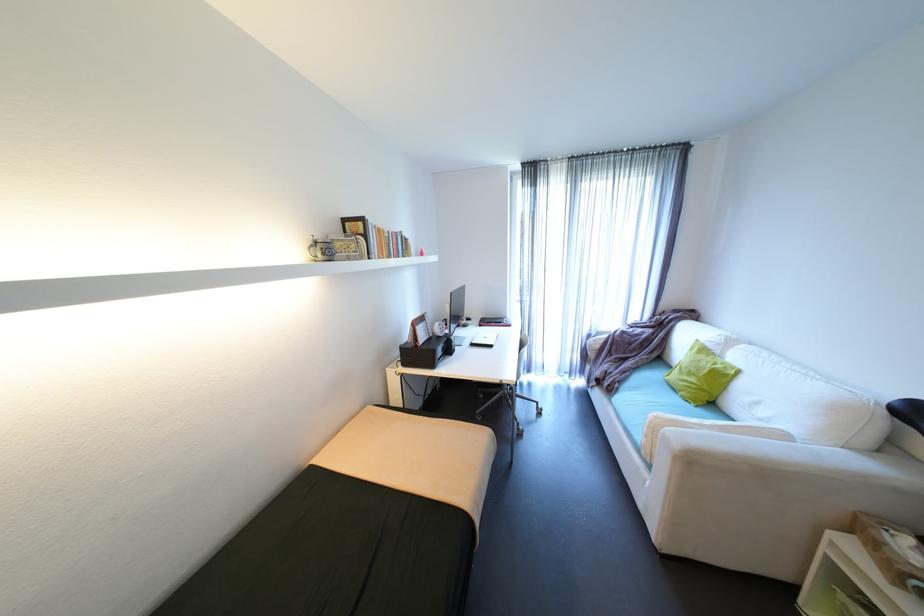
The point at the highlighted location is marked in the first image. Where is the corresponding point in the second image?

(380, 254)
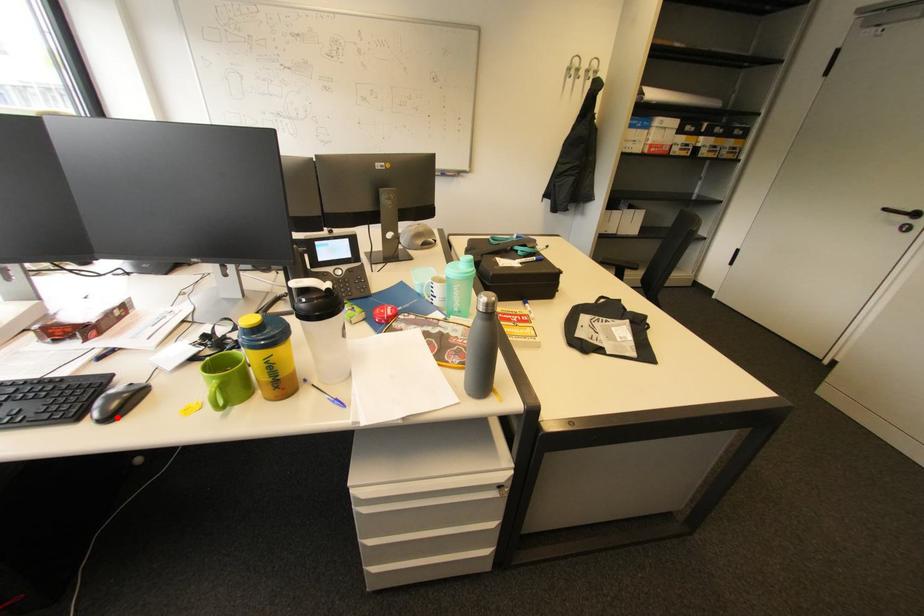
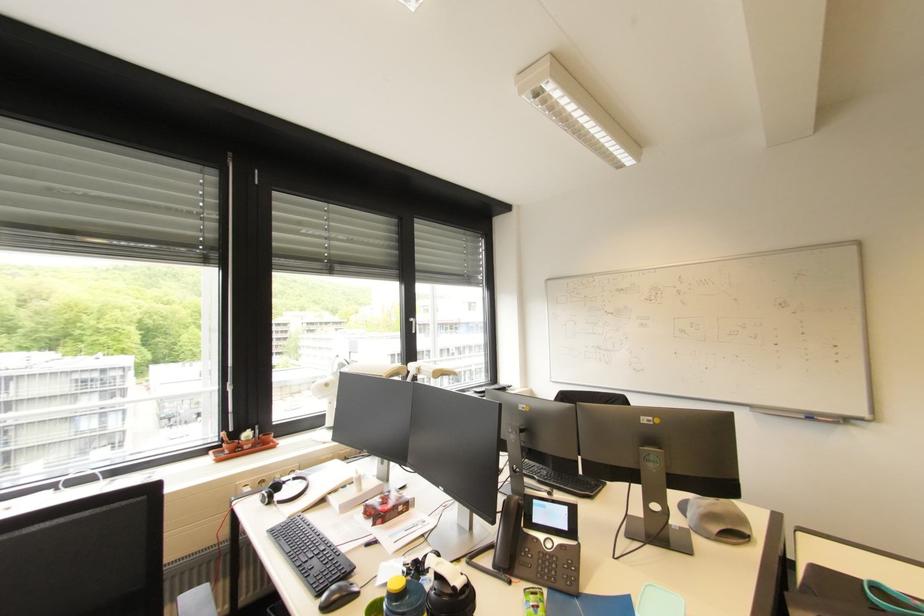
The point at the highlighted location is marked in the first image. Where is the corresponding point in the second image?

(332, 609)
--
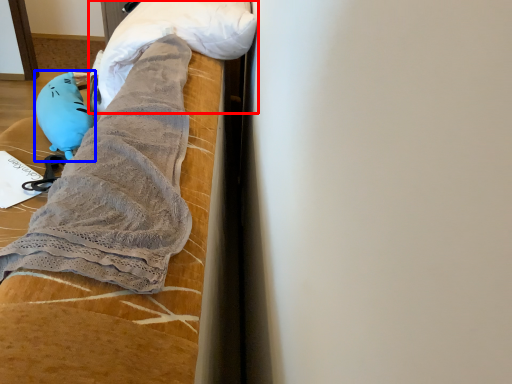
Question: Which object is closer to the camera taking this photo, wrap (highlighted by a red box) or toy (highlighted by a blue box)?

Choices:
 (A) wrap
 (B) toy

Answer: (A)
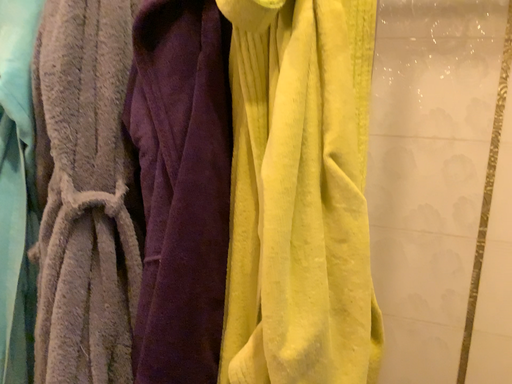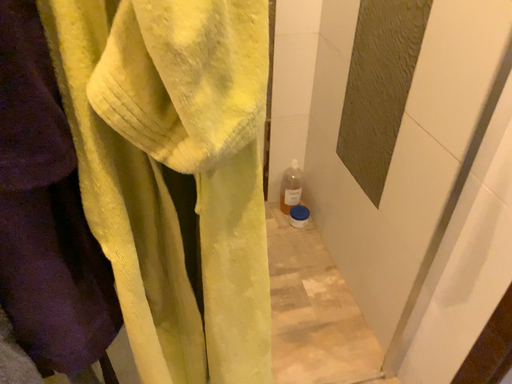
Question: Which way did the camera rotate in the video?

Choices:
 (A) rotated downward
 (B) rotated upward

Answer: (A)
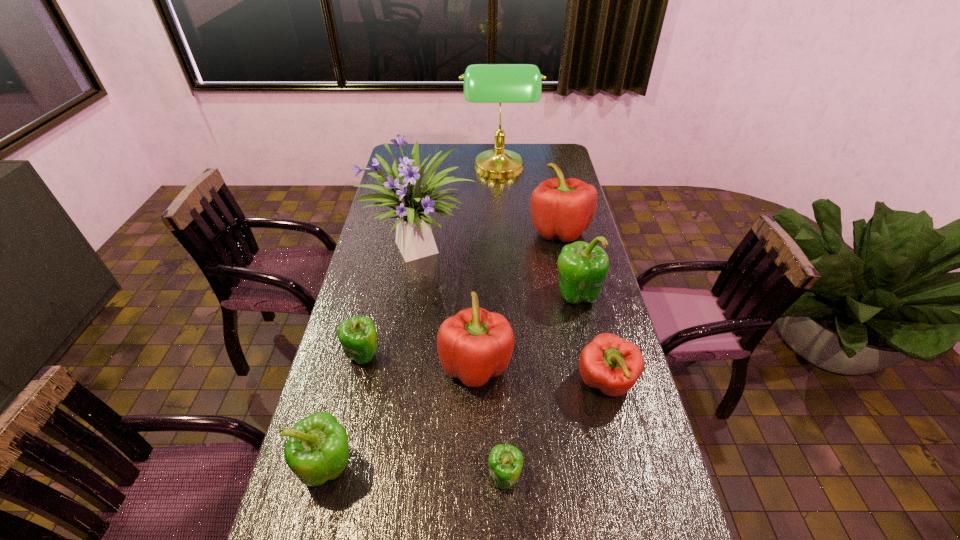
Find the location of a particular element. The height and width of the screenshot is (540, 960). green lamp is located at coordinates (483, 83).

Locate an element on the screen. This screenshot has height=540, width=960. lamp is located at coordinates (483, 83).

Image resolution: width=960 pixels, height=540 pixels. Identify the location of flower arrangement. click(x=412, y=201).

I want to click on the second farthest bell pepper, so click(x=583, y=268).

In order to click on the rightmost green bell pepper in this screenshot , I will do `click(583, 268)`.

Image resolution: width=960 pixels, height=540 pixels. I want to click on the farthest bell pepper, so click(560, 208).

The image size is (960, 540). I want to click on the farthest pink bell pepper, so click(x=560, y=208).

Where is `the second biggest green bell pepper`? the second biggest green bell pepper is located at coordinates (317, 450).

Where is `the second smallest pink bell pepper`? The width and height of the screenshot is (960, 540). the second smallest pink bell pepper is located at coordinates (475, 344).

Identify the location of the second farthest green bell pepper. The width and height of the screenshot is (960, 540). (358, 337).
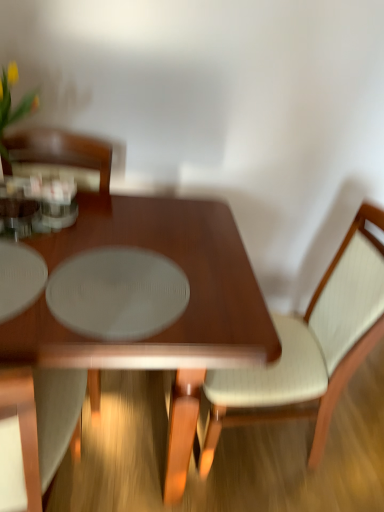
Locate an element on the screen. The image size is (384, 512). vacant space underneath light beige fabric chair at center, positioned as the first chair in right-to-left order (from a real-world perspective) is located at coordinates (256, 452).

### Problem statement
Quote the records word for word, starting with the line that contains "Question: Which object" and going on through the line that contains "Find the location", and leave the pictures out.

### Written reply
Question: Which object is closer to the camera taking this photo, wrap (highlighted by a red box) or toy (highlighted by a blue box)?

Choices:
 (A) wrap
 (B) toy

Answer: (A)
Question: Which way did the camera rotate in the video?

Choices:
 (A) rotated downward
 (B) rotated upward

Answer: (A)
Find the location of a particular element. The height and width of the screenshot is (540, 960). green lamp is located at coordinates (483, 83).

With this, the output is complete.